### Work order:
Nothing outside the range below should be printed. Output exactly the lines from the line with "BAT201: 12V (plus" to the line with "C1: 100nF (3V3, GND) -> 680nF (3V3, GND)", both included.

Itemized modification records
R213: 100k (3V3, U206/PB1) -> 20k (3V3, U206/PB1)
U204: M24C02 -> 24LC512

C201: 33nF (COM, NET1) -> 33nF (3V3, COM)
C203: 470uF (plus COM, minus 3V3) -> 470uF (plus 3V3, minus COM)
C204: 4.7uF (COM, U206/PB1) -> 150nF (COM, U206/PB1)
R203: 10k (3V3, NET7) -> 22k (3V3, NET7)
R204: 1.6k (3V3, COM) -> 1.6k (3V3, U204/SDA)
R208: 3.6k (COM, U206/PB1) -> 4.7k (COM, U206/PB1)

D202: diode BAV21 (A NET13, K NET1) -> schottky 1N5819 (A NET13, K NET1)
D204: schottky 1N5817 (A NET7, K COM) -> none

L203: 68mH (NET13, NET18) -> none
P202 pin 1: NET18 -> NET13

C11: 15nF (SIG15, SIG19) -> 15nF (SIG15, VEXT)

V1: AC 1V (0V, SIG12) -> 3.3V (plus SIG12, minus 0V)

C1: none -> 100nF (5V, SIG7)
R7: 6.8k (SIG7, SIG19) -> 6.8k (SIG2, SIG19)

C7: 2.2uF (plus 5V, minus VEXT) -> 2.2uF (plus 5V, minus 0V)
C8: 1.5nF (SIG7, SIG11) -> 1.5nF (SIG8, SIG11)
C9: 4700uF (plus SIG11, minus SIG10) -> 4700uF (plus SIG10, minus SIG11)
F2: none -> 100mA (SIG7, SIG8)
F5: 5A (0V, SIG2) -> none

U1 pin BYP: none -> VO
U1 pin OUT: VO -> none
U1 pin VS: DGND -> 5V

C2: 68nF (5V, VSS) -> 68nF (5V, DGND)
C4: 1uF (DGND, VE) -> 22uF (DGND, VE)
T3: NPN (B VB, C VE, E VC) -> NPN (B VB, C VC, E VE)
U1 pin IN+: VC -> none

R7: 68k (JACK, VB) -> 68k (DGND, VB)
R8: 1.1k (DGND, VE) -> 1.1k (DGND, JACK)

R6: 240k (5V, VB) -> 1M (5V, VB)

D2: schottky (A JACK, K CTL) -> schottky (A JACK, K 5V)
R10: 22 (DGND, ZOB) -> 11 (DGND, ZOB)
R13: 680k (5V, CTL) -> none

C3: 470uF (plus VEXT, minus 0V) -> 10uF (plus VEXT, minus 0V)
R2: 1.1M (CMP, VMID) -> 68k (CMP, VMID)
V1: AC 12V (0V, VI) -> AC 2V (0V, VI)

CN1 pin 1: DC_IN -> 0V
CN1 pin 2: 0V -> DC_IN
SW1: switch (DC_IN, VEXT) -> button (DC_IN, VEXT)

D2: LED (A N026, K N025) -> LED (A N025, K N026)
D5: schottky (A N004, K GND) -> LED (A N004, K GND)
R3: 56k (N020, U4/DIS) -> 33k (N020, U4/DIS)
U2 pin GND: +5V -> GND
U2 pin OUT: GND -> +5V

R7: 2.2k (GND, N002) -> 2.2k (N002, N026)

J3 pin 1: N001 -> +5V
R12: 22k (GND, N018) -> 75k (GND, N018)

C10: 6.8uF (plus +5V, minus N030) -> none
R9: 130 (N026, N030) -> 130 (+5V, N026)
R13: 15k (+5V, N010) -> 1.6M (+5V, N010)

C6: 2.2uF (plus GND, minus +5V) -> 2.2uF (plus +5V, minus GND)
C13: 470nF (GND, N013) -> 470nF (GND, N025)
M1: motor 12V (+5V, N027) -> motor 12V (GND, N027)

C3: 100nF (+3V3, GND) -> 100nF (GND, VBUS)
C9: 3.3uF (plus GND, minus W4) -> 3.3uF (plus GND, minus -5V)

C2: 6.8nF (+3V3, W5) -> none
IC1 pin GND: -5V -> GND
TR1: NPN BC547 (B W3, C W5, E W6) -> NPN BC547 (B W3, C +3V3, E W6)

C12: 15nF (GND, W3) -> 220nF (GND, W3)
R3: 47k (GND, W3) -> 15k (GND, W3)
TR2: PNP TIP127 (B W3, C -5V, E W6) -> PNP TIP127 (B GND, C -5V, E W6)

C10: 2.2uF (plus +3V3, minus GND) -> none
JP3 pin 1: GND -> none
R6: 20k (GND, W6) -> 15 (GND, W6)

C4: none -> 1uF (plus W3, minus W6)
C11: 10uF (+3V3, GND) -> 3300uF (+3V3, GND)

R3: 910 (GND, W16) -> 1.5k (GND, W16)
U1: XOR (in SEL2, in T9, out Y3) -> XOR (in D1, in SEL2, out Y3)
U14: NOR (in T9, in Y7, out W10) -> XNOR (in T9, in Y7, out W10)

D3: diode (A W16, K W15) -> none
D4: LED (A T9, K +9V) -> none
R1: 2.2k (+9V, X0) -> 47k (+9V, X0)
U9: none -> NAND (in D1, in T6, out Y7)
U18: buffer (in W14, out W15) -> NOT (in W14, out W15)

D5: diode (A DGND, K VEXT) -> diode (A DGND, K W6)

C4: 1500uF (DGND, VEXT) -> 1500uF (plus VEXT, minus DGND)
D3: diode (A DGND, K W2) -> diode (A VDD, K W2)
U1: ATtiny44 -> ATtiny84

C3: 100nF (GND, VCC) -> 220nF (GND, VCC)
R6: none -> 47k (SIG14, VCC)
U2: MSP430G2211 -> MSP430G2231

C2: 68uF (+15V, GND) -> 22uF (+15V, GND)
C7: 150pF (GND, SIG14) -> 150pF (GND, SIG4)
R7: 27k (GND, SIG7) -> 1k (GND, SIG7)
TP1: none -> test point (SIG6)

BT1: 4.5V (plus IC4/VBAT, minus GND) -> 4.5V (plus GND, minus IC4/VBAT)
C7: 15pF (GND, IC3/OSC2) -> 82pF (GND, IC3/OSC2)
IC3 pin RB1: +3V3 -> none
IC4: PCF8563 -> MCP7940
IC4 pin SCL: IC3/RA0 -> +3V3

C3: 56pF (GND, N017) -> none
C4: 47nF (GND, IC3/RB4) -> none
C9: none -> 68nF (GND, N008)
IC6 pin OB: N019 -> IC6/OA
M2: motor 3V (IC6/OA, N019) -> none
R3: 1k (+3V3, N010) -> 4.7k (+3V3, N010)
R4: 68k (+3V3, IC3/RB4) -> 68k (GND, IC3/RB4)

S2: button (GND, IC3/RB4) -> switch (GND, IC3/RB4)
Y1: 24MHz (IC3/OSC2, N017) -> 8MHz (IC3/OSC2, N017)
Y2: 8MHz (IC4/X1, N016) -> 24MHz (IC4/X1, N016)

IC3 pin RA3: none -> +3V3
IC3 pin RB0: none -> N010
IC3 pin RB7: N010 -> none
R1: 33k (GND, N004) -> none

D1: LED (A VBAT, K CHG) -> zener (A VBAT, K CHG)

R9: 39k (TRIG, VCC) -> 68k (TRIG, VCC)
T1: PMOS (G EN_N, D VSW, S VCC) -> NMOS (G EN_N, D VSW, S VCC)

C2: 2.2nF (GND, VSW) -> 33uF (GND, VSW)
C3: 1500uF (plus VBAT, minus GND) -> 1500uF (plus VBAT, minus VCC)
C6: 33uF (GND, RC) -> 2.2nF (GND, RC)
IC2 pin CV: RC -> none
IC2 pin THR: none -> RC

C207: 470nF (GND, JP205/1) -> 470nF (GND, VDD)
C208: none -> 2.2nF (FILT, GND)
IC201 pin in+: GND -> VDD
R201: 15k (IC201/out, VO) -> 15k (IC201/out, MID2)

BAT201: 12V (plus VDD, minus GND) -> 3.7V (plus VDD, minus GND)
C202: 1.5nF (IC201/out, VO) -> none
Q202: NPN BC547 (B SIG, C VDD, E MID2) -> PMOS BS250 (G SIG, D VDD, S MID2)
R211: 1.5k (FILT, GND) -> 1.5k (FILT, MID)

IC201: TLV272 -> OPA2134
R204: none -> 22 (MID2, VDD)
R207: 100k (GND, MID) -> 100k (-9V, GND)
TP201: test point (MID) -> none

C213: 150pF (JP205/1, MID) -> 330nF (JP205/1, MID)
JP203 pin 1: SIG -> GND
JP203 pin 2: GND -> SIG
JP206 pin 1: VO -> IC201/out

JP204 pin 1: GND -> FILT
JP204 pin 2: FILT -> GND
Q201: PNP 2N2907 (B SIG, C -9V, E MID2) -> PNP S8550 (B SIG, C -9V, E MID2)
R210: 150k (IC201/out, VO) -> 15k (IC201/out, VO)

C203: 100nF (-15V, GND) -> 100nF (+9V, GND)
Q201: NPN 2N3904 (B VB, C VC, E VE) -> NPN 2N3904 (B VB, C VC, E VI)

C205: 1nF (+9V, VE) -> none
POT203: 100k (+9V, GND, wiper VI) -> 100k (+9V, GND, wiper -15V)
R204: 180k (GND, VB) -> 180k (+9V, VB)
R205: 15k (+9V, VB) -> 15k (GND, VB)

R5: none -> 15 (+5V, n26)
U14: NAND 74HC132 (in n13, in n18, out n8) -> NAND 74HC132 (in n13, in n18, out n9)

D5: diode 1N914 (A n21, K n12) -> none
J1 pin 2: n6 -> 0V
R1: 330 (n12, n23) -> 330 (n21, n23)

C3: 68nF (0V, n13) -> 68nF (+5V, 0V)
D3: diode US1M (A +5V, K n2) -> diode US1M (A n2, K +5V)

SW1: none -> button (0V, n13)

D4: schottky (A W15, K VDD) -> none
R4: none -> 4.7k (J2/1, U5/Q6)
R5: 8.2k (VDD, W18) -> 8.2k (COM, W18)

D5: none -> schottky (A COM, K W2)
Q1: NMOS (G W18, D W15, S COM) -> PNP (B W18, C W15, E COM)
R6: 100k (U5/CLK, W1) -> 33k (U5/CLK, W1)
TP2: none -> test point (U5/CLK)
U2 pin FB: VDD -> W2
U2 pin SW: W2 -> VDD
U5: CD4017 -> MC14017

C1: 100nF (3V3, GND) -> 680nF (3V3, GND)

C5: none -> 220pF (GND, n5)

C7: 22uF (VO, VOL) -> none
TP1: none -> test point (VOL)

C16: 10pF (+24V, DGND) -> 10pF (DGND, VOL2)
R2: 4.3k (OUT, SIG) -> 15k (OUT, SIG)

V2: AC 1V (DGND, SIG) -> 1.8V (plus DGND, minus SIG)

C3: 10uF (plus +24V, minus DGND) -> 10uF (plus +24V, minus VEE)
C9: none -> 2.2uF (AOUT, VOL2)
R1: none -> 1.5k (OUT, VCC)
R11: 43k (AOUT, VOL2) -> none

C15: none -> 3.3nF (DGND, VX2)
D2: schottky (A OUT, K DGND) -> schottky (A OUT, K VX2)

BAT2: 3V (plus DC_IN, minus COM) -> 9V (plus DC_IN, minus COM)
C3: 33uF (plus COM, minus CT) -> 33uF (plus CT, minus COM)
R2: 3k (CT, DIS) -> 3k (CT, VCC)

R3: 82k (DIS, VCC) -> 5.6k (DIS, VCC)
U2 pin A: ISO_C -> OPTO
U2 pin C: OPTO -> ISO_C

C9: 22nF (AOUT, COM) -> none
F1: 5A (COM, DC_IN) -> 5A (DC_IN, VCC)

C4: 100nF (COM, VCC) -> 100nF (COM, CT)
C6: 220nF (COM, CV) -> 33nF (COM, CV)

### Response to this exercise:
BAT201: 12V (plus VDD, minus GND) -> 3.7V (plus VDD, minus GND)
C202: 1.5nF (IC201/out, VO) -> none
Q202: NPN BC547 (B SIG, C VDD, E MID2) -> PMOS BS250 (G SIG, D VDD, S MID2)
R211: 1.5k (FILT, GND) -> 1.5k (FILT, MID)

IC201: TLV272 -> OPA2134
R204: none -> 22 (MID2, VDD)
R207: 100k (GND, MID) -> 100k (-9V, GND)
TP201: test point (MID) -> none

C213: 150pF (JP205/1, MID) -> 330nF (JP205/1, MID)
JP203 pin 1: SIG -> GND
JP203 pin 2: GND -> SIG
JP206 pin 1: VO -> IC201/out

JP204 pin 1: GND -> FILT
JP204 pin 2: FILT -> GND
Q201: PNP 2N2907 (B SIG, C -9V, E MID2) -> PNP S8550 (B SIG, C -9V, E MID2)
R210: 150k (IC201/out, VO) -> 15k (IC201/out, VO)

C203: 100nF (-15V, GND) -> 100nF (+9V, GND)
Q201: NPN 2N3904 (B VB, C VC, E VE) -> NPN 2N3904 (B VB, C VC, E VI)

C205: 1nF (+9V, VE) -> none
POT203: 100k (+9V, GND, wiper VI) -> 100k (+9V, GND, wiper -15V)
R204: 180k (GND, VB) -> 180k (+9V, VB)
R205: 15k (+9V, VB) -> 15k (GND, VB)

R5: none -> 15 (+5V, n26)
U14: NAND 74HC132 (in n13, in n18, out n8) -> NAND 74HC132 (in n13, in n18, out n9)

D5: diode 1N914 (A n21, K n12) -> none
J1 pin 2: n6 -> 0V
R1: 330 (n12, n23) -> 330 (n21, n23)

C3: 68nF (0V, n13) -> 68nF (+5V, 0V)
D3: diode US1M (A +5V, K n2) -> diode US1M (A n2, K +5V)

SW1: none -> button (0V, n13)

D4: schottky (A W15, K VDD) -> none
R4: none -> 4.7k (J2/1, U5/Q6)
R5: 8.2k (VDD, W18) -> 8.2k (COM, W18)

D5: none -> schottky (A COM, K W2)
Q1: NMOS (G W18, D W15, S COM) -> PNP (B W18, C W15, E COM)
R6: 100k (U5/CLK, W1) -> 33k (U5/CLK, W1)
TP2: none -> test point (U5/CLK)
U2 pin FB: VDD -> W2
U2 pin SW: W2 -> VDD
U5: CD4017 -> MC14017

C1: 100nF (3V3, GND) -> 680nF (3V3, GND)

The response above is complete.